Segment Start: DATA SHOWN

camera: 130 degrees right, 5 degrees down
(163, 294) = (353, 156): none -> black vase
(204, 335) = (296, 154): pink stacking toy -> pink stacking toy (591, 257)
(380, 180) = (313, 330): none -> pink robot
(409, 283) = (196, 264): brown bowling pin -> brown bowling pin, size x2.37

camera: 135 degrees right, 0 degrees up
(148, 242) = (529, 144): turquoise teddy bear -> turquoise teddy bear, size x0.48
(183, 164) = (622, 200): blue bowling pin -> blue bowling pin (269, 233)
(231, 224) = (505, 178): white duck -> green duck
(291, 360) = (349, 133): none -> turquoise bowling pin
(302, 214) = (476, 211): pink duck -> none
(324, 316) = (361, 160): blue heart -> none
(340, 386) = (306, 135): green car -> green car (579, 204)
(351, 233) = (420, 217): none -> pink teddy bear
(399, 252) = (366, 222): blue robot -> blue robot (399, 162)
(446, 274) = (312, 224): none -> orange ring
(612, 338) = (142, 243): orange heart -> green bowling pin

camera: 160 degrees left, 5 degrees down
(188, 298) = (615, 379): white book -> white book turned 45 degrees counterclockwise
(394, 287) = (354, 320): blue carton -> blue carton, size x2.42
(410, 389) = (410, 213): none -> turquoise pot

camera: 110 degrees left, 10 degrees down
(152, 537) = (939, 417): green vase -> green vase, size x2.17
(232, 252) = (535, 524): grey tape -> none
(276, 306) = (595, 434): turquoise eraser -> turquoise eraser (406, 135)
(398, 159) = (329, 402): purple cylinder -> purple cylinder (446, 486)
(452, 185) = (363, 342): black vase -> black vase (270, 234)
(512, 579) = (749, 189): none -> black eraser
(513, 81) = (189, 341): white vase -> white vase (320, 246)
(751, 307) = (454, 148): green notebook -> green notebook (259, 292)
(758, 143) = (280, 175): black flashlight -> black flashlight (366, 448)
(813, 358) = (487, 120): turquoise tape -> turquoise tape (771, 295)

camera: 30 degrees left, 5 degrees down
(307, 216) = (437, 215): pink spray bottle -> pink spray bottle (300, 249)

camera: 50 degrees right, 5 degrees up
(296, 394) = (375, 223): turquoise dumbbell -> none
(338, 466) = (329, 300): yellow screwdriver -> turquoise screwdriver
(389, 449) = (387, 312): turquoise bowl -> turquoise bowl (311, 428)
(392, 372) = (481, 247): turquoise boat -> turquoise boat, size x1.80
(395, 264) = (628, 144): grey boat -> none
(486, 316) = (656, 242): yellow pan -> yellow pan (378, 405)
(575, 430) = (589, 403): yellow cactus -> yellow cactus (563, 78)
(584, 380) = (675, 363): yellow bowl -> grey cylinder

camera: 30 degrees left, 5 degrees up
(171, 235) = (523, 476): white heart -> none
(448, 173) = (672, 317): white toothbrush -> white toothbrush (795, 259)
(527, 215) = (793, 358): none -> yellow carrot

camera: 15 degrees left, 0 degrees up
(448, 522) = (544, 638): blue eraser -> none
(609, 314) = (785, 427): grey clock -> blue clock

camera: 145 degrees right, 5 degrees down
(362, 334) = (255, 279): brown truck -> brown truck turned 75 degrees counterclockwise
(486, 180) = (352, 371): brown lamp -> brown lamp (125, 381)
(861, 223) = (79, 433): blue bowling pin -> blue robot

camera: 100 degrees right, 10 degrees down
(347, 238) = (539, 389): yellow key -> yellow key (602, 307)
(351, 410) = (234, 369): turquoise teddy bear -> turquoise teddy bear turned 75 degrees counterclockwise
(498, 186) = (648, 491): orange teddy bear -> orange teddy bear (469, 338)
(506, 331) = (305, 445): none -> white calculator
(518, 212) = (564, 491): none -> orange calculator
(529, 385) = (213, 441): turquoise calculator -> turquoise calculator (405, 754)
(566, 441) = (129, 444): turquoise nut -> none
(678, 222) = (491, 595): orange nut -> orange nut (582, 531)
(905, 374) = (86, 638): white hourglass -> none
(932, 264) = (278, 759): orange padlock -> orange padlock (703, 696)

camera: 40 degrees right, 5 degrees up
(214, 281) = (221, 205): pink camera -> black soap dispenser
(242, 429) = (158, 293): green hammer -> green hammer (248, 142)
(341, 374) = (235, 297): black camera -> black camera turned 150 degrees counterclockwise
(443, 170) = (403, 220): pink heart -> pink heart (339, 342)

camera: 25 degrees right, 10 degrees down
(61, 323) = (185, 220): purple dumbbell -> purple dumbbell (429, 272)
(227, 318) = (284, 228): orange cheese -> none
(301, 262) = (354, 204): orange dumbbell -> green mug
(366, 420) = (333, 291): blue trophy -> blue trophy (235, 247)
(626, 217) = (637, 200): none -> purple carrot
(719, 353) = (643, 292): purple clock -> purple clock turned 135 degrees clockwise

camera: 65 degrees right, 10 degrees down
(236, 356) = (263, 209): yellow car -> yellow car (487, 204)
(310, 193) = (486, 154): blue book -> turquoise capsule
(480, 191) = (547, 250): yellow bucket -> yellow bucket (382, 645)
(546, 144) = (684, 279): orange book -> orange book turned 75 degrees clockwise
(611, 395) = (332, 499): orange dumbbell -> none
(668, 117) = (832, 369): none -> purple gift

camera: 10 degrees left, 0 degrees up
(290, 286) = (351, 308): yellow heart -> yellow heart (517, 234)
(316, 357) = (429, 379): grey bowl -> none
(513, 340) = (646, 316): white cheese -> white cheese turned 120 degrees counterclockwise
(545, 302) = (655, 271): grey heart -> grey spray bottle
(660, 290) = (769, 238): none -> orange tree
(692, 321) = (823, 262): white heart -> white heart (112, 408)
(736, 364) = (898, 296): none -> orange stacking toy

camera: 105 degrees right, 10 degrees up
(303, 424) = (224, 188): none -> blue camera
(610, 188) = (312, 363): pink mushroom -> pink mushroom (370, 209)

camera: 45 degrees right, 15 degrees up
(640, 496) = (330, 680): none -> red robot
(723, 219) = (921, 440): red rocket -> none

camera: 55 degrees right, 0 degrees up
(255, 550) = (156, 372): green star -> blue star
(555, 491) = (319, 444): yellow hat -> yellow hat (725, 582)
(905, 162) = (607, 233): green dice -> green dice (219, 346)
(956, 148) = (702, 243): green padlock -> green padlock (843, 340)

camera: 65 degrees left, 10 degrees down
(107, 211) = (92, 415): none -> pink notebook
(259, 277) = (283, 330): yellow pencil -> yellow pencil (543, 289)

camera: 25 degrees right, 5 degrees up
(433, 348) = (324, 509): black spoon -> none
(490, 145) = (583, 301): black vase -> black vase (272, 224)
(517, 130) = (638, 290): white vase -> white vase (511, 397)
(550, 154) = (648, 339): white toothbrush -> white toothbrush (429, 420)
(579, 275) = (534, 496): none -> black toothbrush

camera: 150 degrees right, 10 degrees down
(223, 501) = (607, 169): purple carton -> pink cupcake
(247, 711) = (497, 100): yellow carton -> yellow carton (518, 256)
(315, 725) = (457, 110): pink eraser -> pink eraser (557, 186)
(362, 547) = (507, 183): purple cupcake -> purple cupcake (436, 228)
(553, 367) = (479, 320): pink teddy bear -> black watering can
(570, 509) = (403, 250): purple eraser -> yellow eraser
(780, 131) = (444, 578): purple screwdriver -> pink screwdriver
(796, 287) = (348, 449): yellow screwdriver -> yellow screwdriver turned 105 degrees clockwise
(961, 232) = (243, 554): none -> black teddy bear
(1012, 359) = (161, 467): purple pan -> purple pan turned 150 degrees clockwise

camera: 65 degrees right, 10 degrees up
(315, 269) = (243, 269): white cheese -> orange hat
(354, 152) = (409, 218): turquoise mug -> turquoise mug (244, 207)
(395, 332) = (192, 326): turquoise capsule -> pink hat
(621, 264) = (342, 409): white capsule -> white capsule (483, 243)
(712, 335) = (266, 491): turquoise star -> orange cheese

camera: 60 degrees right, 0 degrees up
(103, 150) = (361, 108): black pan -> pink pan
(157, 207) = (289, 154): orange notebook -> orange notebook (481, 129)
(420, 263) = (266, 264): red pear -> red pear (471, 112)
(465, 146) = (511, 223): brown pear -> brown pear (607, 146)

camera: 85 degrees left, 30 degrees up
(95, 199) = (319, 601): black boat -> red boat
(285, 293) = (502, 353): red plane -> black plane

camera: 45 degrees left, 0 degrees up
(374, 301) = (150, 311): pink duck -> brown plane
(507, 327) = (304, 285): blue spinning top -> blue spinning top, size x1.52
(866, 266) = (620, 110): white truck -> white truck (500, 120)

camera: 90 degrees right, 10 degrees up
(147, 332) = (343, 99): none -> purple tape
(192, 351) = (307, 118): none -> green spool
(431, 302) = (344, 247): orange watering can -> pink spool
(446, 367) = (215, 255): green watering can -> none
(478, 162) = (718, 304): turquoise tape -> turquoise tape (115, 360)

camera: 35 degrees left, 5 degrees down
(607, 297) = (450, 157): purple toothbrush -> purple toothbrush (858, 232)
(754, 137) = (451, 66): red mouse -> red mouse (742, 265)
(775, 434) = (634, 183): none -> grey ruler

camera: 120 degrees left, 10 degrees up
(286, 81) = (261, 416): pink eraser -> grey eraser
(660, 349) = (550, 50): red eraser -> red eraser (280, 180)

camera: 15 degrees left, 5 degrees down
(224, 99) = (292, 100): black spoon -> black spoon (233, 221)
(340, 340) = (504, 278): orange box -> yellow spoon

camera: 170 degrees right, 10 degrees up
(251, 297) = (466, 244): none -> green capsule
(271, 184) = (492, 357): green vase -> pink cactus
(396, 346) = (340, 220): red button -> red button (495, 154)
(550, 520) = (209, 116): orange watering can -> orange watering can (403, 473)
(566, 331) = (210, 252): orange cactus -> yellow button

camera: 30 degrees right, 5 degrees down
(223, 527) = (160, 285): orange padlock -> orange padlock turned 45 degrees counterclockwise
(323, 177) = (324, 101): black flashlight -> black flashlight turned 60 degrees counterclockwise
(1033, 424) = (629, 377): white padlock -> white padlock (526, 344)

Segment End: DATA SHOWN

**PROBLEM DESCRIPTION**
Copy range, inclusive: the line holding "(758, 143) = (280, 175): black" to the line holding "camera: 100 degrees right, 10 degrees down". Reproduce exactly those lines of the records above and no others.

**EXERCISE OUTPUT**
(758, 143) = (280, 175): black flashlight -> black flashlight (366, 448)
(813, 358) = (487, 120): turquoise tape -> turquoise tape (771, 295)

camera: 30 degrees left, 5 degrees down
(307, 216) = (437, 215): pink spray bottle -> pink spray bottle (300, 249)

camera: 50 degrees right, 5 degrees up
(296, 394) = (375, 223): turquoise dumbbell -> none
(338, 466) = (329, 300): yellow screwdriver -> turquoise screwdriver
(389, 449) = (387, 312): turquoise bowl -> turquoise bowl (311, 428)
(392, 372) = (481, 247): turquoise boat -> turquoise boat, size x1.80
(395, 264) = (628, 144): grey boat -> none
(486, 316) = (656, 242): yellow pan -> yellow pan (378, 405)
(575, 430) = (589, 403): yellow cactus -> yellow cactus (563, 78)
(584, 380) = (675, 363): yellow bowl -> grey cylinder

camera: 30 degrees left, 5 degrees up
(171, 235) = (523, 476): white heart -> none
(448, 173) = (672, 317): white toothbrush -> white toothbrush (795, 259)
(527, 215) = (793, 358): none -> yellow carrot

camera: 15 degrees left, 0 degrees up
(448, 522) = (544, 638): blue eraser -> none
(609, 314) = (785, 427): grey clock -> blue clock

camera: 145 degrees right, 5 degrees down
(362, 334) = (255, 279): brown truck -> brown truck turned 75 degrees counterclockwise
(486, 180) = (352, 371): brown lamp -> brown lamp (125, 381)
(861, 223) = (79, 433): blue bowling pin -> blue robot

camera: 100 degrees right, 10 degrees down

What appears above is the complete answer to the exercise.